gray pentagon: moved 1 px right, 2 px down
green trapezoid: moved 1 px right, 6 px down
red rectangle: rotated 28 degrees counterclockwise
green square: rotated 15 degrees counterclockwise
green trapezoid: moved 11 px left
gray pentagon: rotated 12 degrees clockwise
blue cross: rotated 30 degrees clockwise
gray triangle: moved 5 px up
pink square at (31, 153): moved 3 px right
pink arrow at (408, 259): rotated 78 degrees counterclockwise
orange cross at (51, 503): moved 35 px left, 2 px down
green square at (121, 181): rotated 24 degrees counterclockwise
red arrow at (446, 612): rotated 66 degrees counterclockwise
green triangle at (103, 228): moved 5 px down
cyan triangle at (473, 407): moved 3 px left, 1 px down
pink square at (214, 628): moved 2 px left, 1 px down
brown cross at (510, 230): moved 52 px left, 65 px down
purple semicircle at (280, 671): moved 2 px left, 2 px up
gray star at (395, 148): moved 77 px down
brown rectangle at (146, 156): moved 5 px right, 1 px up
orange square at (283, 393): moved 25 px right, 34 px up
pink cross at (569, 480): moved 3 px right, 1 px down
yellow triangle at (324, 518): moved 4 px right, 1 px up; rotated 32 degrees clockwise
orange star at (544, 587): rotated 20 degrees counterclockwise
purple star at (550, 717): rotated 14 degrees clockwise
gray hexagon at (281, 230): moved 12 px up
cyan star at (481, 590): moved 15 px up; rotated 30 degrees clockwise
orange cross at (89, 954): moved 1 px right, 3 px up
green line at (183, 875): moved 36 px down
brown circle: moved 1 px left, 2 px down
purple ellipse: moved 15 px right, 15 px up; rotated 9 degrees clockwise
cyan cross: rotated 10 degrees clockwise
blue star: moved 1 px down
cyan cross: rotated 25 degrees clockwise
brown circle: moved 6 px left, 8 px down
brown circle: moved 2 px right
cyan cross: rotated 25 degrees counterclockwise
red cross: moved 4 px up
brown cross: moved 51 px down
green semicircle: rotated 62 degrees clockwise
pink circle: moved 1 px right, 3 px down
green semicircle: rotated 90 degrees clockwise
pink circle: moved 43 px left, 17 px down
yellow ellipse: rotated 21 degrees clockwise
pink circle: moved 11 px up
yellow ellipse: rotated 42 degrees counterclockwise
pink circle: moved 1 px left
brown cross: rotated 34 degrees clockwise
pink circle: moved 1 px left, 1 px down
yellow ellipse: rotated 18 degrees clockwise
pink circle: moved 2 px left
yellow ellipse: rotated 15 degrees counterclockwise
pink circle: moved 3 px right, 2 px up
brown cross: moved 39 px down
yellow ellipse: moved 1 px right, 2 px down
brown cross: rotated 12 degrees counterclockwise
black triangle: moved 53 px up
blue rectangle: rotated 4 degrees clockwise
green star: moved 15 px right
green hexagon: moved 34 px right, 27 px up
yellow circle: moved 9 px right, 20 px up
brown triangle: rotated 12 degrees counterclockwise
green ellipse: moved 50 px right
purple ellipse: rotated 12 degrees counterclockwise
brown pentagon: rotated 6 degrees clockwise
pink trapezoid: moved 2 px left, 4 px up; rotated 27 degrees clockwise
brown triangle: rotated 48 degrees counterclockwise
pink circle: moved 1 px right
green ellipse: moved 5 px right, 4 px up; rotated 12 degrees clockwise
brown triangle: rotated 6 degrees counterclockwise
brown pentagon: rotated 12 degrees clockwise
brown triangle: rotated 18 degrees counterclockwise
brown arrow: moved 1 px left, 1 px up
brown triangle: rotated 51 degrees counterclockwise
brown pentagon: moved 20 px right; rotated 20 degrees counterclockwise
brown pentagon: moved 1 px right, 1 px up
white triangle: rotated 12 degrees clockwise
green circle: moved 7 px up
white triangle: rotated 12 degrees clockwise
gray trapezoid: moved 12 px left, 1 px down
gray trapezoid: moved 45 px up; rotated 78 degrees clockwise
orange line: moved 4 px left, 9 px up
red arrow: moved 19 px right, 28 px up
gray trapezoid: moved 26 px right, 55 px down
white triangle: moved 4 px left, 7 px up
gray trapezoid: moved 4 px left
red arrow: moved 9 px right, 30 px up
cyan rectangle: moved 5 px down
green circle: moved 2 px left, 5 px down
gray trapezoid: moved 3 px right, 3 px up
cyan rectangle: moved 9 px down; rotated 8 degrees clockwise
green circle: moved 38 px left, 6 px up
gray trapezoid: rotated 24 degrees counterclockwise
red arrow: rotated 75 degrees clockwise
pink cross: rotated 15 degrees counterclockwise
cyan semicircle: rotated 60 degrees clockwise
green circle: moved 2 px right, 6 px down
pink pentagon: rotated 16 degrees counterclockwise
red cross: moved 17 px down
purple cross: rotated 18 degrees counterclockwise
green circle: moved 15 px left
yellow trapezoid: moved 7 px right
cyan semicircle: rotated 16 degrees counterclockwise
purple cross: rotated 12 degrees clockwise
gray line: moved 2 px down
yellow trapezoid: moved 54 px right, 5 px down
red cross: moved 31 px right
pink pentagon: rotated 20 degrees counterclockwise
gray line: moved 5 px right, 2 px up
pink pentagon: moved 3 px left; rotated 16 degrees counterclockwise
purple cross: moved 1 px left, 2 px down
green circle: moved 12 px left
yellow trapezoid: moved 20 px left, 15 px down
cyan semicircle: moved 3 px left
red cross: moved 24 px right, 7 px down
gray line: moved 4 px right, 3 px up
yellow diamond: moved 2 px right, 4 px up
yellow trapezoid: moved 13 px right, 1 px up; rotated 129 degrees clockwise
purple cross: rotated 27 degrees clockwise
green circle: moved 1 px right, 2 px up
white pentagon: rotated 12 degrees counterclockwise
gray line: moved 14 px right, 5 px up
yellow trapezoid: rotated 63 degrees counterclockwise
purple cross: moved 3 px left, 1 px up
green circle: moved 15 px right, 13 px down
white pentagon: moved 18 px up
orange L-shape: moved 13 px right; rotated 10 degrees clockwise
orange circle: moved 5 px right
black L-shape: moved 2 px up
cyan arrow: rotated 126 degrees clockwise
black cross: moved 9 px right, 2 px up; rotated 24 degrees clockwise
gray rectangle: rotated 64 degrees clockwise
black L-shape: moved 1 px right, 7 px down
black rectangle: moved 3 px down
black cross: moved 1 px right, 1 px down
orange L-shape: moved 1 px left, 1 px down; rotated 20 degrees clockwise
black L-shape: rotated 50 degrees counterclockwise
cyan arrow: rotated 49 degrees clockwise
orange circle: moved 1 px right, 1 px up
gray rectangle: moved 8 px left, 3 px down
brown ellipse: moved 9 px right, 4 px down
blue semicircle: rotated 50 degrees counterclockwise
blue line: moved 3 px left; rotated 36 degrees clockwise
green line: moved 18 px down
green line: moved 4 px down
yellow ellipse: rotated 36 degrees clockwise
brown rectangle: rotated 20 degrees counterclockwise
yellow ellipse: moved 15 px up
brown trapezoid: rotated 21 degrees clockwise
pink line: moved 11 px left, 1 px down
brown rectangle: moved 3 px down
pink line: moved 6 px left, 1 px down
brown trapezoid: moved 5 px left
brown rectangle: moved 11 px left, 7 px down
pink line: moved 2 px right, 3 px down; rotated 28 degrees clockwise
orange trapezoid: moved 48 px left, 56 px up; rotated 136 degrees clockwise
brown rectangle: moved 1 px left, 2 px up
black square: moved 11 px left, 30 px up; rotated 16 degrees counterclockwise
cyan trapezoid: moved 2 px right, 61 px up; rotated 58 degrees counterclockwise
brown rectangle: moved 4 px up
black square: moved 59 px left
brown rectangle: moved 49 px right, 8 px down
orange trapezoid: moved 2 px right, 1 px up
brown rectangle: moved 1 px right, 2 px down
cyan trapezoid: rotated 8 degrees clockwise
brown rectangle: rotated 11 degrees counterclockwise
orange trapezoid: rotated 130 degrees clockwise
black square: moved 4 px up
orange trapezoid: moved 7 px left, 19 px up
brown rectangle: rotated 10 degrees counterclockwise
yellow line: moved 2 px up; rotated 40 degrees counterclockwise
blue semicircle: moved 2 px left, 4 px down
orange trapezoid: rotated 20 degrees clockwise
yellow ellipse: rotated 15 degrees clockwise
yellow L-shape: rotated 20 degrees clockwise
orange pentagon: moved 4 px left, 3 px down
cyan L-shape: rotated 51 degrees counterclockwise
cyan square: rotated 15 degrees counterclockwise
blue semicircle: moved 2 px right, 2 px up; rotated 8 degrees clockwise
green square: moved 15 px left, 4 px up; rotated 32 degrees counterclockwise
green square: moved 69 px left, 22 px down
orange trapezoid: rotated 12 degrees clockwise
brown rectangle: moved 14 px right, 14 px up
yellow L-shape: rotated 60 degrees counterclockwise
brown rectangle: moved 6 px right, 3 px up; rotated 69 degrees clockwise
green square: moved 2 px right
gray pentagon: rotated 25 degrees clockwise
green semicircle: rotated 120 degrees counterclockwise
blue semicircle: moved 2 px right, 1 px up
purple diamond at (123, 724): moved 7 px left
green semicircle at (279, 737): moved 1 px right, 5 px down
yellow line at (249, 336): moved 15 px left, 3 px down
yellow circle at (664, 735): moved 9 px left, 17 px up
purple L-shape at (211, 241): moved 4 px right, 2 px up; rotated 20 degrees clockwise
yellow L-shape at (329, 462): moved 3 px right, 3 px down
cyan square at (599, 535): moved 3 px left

### What to produce
Please return the items above, unchanged, from the first line up to and including the line with "blue cross: rotated 30 degrees clockwise".

### Written answer
gray pentagon: moved 1 px right, 2 px down
green trapezoid: moved 1 px right, 6 px down
red rectangle: rotated 28 degrees counterclockwise
green square: rotated 15 degrees counterclockwise
green trapezoid: moved 11 px left
gray pentagon: rotated 12 degrees clockwise
blue cross: rotated 30 degrees clockwise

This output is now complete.